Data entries
——————
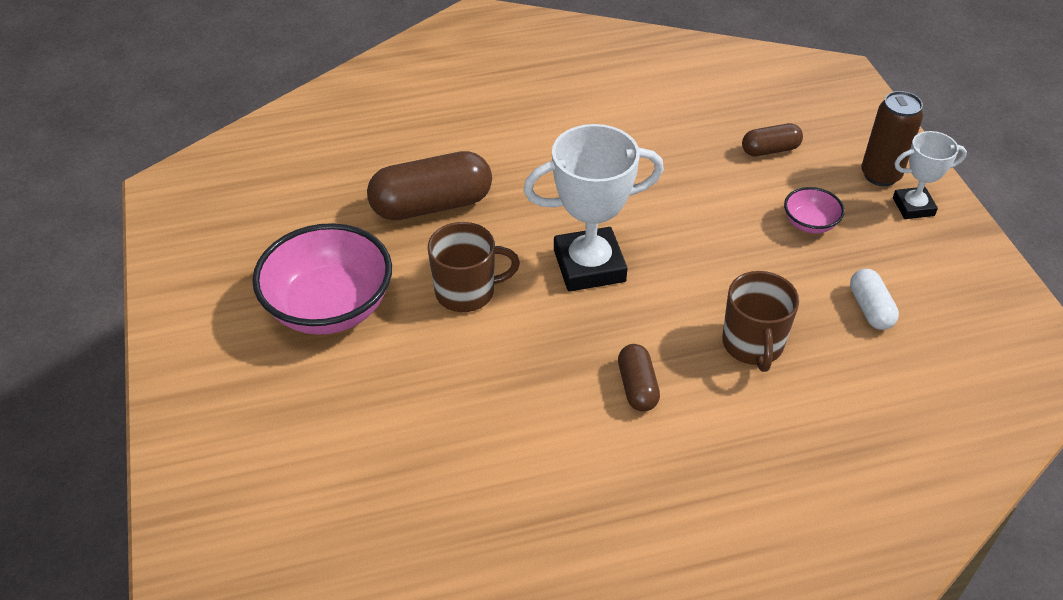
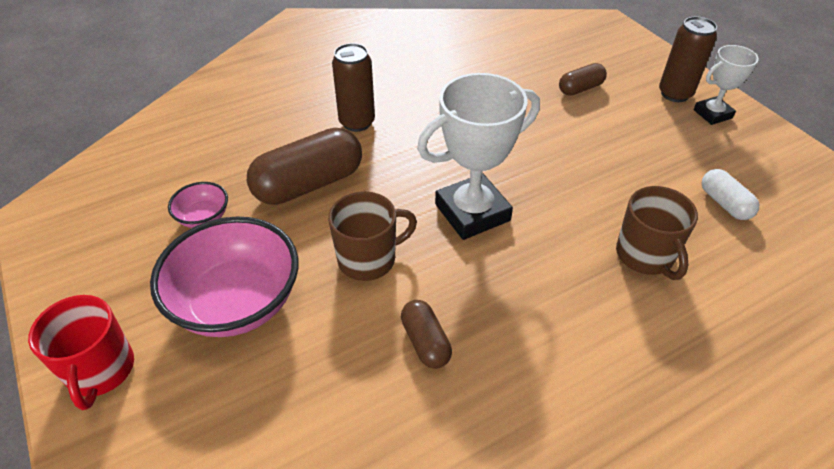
camera: 15 degrees left, 0 degrees up
brown capsule [618,344,660,412] -> brown capsule moved to [401,300,452,369]
pink bowl [784,187,845,234] -> pink bowl moved to [168,182,228,228]
none -> red mug [28,295,134,410]
none -> brown can [332,43,375,132]

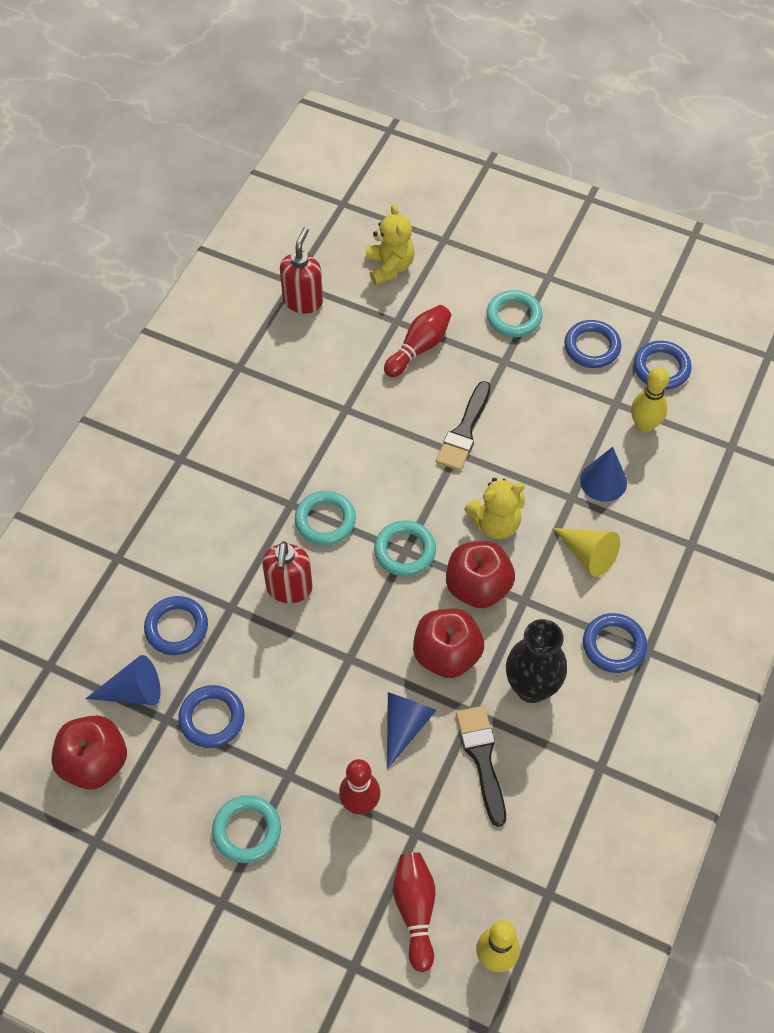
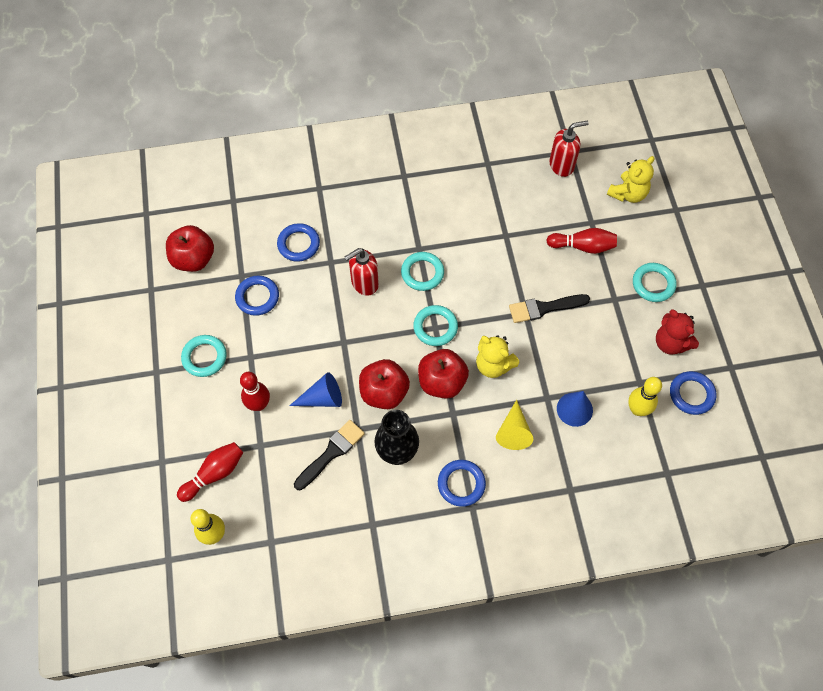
camera: 55 degrees right, 5 degrees up
blue cone [86,655,161,705] -> none
blue ring [564,320,621,368] -> red teddy bear [656,309,699,355]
——————
_What is needed_
Repeat the data exactly as written, but without the pictures.

_Answer to this exercise_
camera: 15 degrees left, 0 degrees up
brown capsule [618,344,660,412] -> brown capsule moved to [401,300,452,369]
pink bowl [784,187,845,234] -> pink bowl moved to [168,182,228,228]
none -> red mug [28,295,134,410]
none -> brown can [332,43,375,132]

camera: 55 degrees right, 5 degrees up
blue cone [86,655,161,705] -> none
blue ring [564,320,621,368] -> red teddy bear [656,309,699,355]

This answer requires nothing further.